▸ **Problem to work on**:
Retype every entry below without any change.

[Object correspondence data]
—————

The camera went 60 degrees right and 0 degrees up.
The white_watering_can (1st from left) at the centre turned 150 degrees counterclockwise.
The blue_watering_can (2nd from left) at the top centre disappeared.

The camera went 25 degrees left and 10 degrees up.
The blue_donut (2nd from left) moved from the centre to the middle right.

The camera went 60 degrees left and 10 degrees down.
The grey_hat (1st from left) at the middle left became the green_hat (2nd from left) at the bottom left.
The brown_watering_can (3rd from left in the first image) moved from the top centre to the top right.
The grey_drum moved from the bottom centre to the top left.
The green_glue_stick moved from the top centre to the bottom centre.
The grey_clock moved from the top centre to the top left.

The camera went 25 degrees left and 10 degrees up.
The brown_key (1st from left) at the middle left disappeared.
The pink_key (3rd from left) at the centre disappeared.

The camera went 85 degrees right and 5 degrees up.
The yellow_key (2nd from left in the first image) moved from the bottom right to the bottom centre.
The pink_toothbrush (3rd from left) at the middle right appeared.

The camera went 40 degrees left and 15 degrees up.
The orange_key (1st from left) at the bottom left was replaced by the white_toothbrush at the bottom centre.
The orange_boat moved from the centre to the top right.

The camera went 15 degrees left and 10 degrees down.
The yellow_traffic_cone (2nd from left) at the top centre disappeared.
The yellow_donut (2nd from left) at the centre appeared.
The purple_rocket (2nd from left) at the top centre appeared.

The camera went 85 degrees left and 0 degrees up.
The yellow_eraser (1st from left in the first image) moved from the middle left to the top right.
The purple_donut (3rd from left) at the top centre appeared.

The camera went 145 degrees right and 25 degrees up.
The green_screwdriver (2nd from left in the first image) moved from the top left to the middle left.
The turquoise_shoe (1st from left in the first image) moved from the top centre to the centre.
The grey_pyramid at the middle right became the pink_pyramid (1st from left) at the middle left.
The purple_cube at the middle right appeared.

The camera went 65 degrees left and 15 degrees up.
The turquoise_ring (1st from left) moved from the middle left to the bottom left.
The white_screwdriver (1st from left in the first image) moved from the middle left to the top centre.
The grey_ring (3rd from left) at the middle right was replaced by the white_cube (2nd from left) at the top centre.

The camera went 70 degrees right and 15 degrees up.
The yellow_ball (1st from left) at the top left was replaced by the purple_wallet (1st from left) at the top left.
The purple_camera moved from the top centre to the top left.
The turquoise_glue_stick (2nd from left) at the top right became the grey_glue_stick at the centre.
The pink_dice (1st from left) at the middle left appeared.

—————

▸ **Result**:
The camera went 60 degrees right and 0 degrees up.
The white_watering_can (1st from left) at the centre turned 150 degrees counterclockwise.
The blue_watering_can (2nd from left) at the top centre disappeared.

The camera went 25 degrees left and 10 degrees up.
The blue_donut (2nd from left) moved from the centre to the middle right.

The camera went 60 degrees left and 10 degrees down.
The grey_hat (1st from left) at the middle left became the green_hat (2nd from left) at the bottom left.
The brown_watering_can (3rd from left in the first image) moved from the top centre to the top right.
The grey_drum moved from the bottom centre to the top left.
The green_glue_stick moved from the top centre to the bottom centre.
The grey_clock moved from the top centre to the top left.

The camera went 25 degrees left and 10 degrees up.
The brown_key (1st from left) at the middle left disappeared.
The pink_key (3rd from left) at the centre disappeared.

The camera went 85 degrees right and 5 degrees up.
The yellow_key (2nd from left in the first image) moved from the bottom right to the bottom centre.
The pink_toothbrush (3rd from left) at the middle right appeared.

The camera went 40 degrees left and 15 degrees up.
The orange_key (1st from left) at the bottom left was replaced by the white_toothbrush at the bottom centre.
The orange_boat moved from the centre to the top right.

The camera went 15 degrees left and 10 degrees down.
The yellow_traffic_cone (2nd from left) at the top centre disappeared.
The yellow_donut (2nd from left) at the centre appeared.
The purple_rocket (2nd from left) at the top centre appeared.

The camera went 85 degrees left and 0 degrees up.
The yellow_eraser (1st from left in the first image) moved from the middle left to the top right.
The purple_donut (3rd from left) at the top centre appeared.

The camera went 145 degrees right and 25 degrees up.
The green_screwdriver (2nd from left in the first image) moved from the top left to the middle left.
The turquoise_shoe (1st from left in the first image) moved from the top centre to the centre.
The grey_pyramid at the middle right became the pink_pyramid (1st from left) at the middle left.
The purple_cube at the middle right appeared.

The camera went 65 degrees left and 15 degrees up.
The turquoise_ring (1st from left) moved from the middle left to the bottom left.
The white_screwdriver (1st from left in the first image) moved from the middle left to the top centre.
The grey_ring (3rd from left) at the middle right was replaced by the white_cube (2nd from left) at the top centre.

The camera went 70 degrees right and 15 degrees up.
The yellow_ball (1st from left) at the top left was replaced by the purple_wallet (1st from left) at the top left.
The purple_camera moved from the top centre to the top left.
The turquoise_glue_stick (2nd from left) at the top right became the grey_glue_stick at the centre.
The pink_dice (1st from left) at the middle left appeared.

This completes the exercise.